> **STUDY MATERIAL**
- - -

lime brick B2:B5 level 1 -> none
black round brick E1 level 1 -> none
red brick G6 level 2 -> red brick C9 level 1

- - -

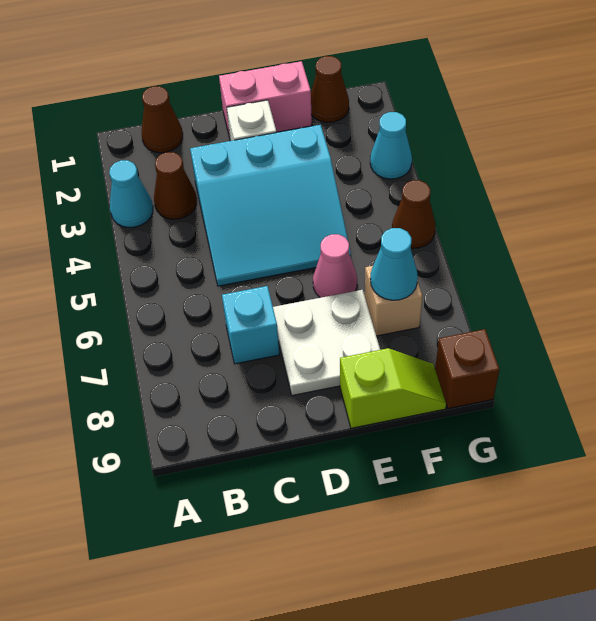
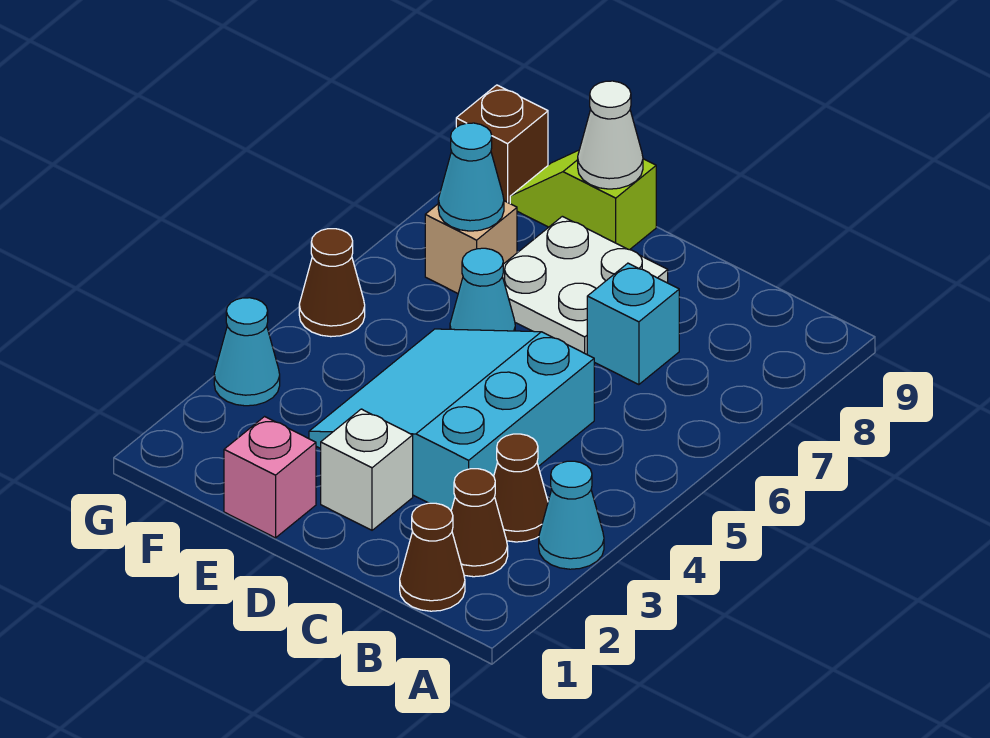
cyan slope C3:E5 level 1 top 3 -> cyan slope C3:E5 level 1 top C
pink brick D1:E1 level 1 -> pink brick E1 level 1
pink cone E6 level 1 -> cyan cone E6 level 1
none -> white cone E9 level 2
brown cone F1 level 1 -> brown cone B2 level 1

- - -

> **REQUIREMENT**
Give back exactly the lines above starting at the line where "none -> white cone E9 level 2" appears and ending at the line where "brown cone F1" appears, both included, with no other lines.

> **TASK OUTPUT**
none -> white cone E9 level 2
brown cone F1 level 1 -> brown cone B2 level 1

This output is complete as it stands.